WHAT THE TASK ASKS: Rewrite the lines below as a numbered list, omitting every blank line.

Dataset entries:

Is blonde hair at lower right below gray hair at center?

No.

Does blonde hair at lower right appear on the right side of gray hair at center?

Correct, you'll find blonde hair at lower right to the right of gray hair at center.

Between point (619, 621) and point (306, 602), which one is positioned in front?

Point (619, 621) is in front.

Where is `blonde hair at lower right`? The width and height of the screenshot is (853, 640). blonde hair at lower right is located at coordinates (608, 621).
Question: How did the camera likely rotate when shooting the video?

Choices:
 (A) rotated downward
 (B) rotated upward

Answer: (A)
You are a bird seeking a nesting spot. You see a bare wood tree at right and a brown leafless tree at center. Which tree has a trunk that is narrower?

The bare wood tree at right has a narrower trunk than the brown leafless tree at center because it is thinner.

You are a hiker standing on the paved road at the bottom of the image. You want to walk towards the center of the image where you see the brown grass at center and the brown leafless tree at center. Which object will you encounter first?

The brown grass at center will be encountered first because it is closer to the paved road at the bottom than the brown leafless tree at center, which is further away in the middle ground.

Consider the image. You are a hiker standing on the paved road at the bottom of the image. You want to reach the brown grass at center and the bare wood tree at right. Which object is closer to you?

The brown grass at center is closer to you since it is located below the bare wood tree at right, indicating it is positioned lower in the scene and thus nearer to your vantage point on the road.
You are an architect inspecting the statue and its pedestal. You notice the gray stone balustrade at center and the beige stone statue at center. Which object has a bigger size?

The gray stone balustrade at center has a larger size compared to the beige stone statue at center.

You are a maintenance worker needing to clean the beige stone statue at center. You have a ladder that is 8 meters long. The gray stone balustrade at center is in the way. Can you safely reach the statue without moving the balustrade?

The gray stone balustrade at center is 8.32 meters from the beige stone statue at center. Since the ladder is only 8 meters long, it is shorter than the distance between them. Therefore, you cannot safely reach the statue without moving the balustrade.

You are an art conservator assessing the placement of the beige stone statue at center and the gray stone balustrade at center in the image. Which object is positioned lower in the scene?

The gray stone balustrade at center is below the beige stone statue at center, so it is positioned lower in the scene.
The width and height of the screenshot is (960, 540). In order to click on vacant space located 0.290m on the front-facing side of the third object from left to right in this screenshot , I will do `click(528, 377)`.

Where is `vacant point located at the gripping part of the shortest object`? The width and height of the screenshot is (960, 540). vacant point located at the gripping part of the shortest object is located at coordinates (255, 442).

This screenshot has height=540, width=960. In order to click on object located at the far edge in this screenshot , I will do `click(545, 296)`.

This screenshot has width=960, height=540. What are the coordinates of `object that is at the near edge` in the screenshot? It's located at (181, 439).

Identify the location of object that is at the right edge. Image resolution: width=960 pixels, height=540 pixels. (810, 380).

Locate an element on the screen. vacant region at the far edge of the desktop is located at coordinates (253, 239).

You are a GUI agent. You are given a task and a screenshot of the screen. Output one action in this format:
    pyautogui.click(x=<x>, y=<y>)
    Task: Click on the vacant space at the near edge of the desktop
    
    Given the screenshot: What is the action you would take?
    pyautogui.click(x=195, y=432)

ANSWER BOX:
1. Is blonde hair at lower right below gray hair at center?
2. No.
3. Does blonde hair at lower right appear on the right side of gray hair at center?
4. Correct, you'll find blonde hair at lower right to the right of gray hair at center.
5. Between point (619, 621) and point (306, 602), which one is positioned in front?
6. Point (619, 621) is in front.
7. Where is `blonde hair at lower right`? The width and height of the screenshot is (853, 640). blonde hair at lower right is located at coordinates (608, 621).
8. Question: How did the camera likely rotate when shooting the video?
9. Choices:
10.  (A) rotated downward
11.  (B) rotated upward
12. Answer: (A)
13. You are a bird seeking a nesting spot. You see a bare wood tree at right and a brown leafless tree at center. Which tree has a trunk that is narrower?
14. The bare wood tree at right has a narrower trunk than the brown leafless tree at center because it is thinner.
15. You are a hiker standing on the paved road at the bottom of the image. You want to walk towards the center of the image where you see the brown grass at center and the brown leafless tree at center. Which object will you encounter first?
16. The brown grass at center will be encountered first because it is closer to the paved road at the bottom than the brown leafless tree at center, which is further away in the middle ground.
17. Consider the image. You are a hiker standing on the paved road at the bottom of the image. You want to reach the brown grass at center and the bare wood tree at right. Which object is closer to you?
18. The brown grass at center is closer to you since it is located below the bare wood tree at right, indicating it is positioned lower in the scene and thus nearer to your vantage point on the road.
19. You are an architect inspecting the statue and its pedestal. You notice the gray stone balustrade at center and the beige stone statue at center. Which object has a bigger size?
20. The gray stone balustrade at center has a larger size compared to the beige stone statue at center.
21. You are a maintenance worker needing to clean the beige stone statue at center. You have a ladder that is 8 meters long. The gray stone balustrade at center is in the way. Can you safely reach the statue without moving the balustrade?
22. The gray stone balustrade at center is 8.32 meters from the beige stone statue at center. Since the ladder is only 8 meters long, it is shorter than the distance between them. Therefore, you cannot safely reach the statue without moving the balustrade.
23. You are an art conservator assessing the placement of the beige stone statue at center and the gray stone balustrade at center in the image. Which object is positioned lower in the scene?
24. The gray stone balustrade at center is below the beige stone statue at center, so it is positioned lower in the scene.
25. The width and height of the screenshot is (960, 540). In order to click on vacant space located 0.290m on the front-facing side of the third object from left to right in this screenshot , I will do `click(528, 377)`.
26. Where is `vacant point located at the gripping part of the shortest object`? The width and height of the screenshot is (960, 540). vacant point located at the gripping part of the shortest object is located at coordinates (255, 442).
27. This screenshot has height=540, width=960. In order to click on object located at the far edge in this screenshot , I will do `click(545, 296)`.
28. This screenshot has width=960, height=540. What are the coordinates of `object that is at the near edge` in the screenshot? It's located at (181, 439).
29. Identify the location of object that is at the right edge. Image resolution: width=960 pixels, height=540 pixels. (810, 380).
30. Locate an element on the screen. vacant region at the far edge of the desktop is located at coordinates (253, 239).
31. You are a GUI agent. You are given a task and a screenshot of the screen. Output one action in this format:
32.     pyautogui.click(x=<x>, y=<y>)
33.     Task: Click on the vacant space at the near edge of the desktop
34.     Given the screenshot: What is the action you would take?
35.     pyautogui.click(x=195, y=432)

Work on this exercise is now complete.